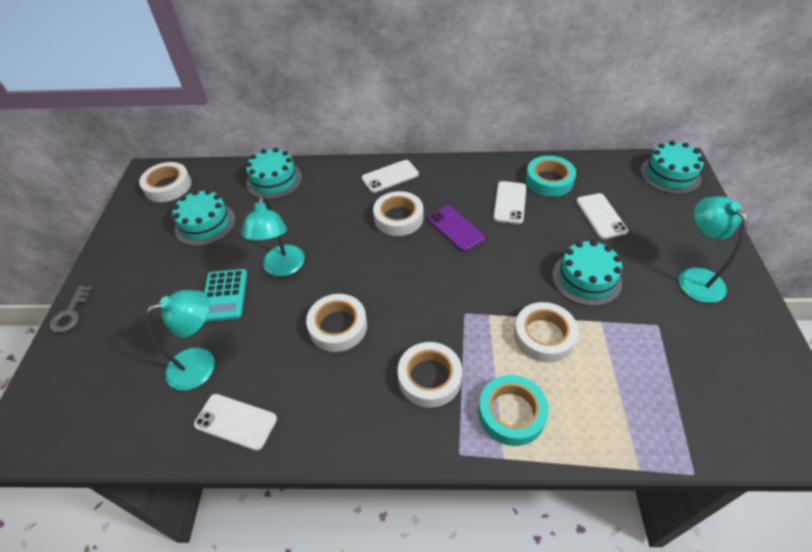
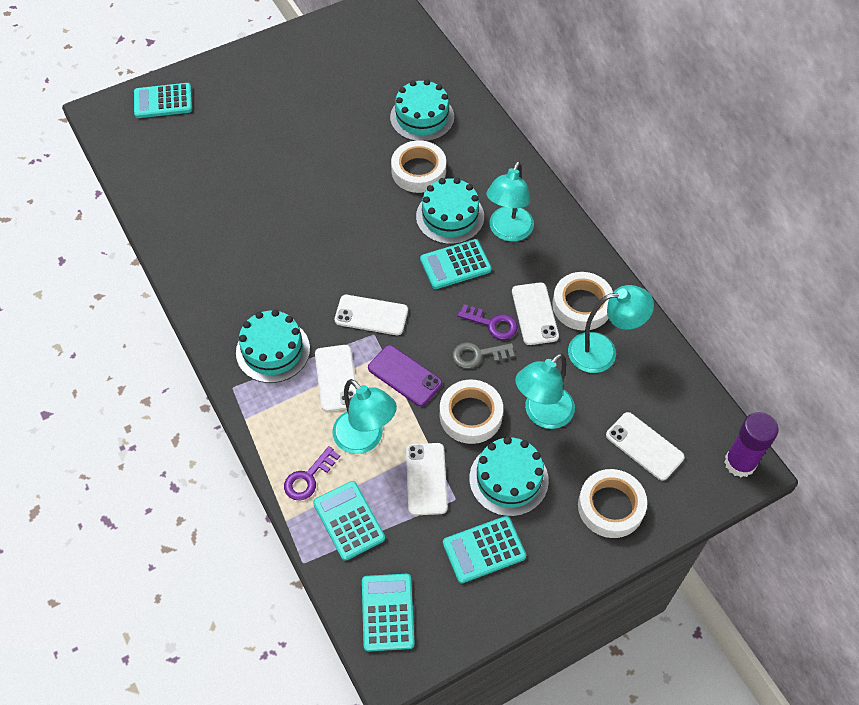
purple glue stick: none = 0 -> [724,412,779,477] = 1
purple key: none = 0 -> [284,446,340,500] [458,304,517,340] = 2
turquoise calculator: [204,269,247,322] = 1 -> [134,83,192,118] [313,481,385,561] [362,574,415,652] [420,239,491,289] [443,516,526,583] = 5
turquoise lamp: [146,290,215,391] [241,195,305,276] [679,196,748,303] = 3 -> [332,379,397,454] [486,161,534,242] [515,353,575,429] [568,285,654,373] = 4
turquoise tape: [478,375,549,446] [526,156,576,197] = 2 -> none = 0
white phone: [194,394,277,451] [362,160,419,193] [493,181,526,224] [576,193,628,239] = 4 -> [315,345,356,412] [335,295,408,335] [406,443,448,515] [512,282,559,345] [606,412,685,481] = 5
white tape: [139,162,191,202] [306,294,367,352] [373,191,424,236] [398,342,462,408] [514,302,579,363] = 5 -> [391,140,446,193] [440,380,503,444] [552,272,613,331] [578,469,647,538] = 4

□ □ □

Work request
Repeat all entries exactly. Skip the pictures.

Solution for this exercise
purple glue stick: none = 0 -> [724,412,779,477] = 1
purple key: none = 0 -> [284,446,340,500] [458,304,517,340] = 2
turquoise calculator: [204,269,247,322] = 1 -> [134,83,192,118] [313,481,385,561] [362,574,415,652] [420,239,491,289] [443,516,526,583] = 5
turquoise lamp: [146,290,215,391] [241,195,305,276] [679,196,748,303] = 3 -> [332,379,397,454] [486,161,534,242] [515,353,575,429] [568,285,654,373] = 4
turquoise tape: [478,375,549,446] [526,156,576,197] = 2 -> none = 0
white phone: [194,394,277,451] [362,160,419,193] [493,181,526,224] [576,193,628,239] = 4 -> [315,345,356,412] [335,295,408,335] [406,443,448,515] [512,282,559,345] [606,412,685,481] = 5
white tape: [139,162,191,202] [306,294,367,352] [373,191,424,236] [398,342,462,408] [514,302,579,363] = 5 -> [391,140,446,193] [440,380,503,444] [552,272,613,331] [578,469,647,538] = 4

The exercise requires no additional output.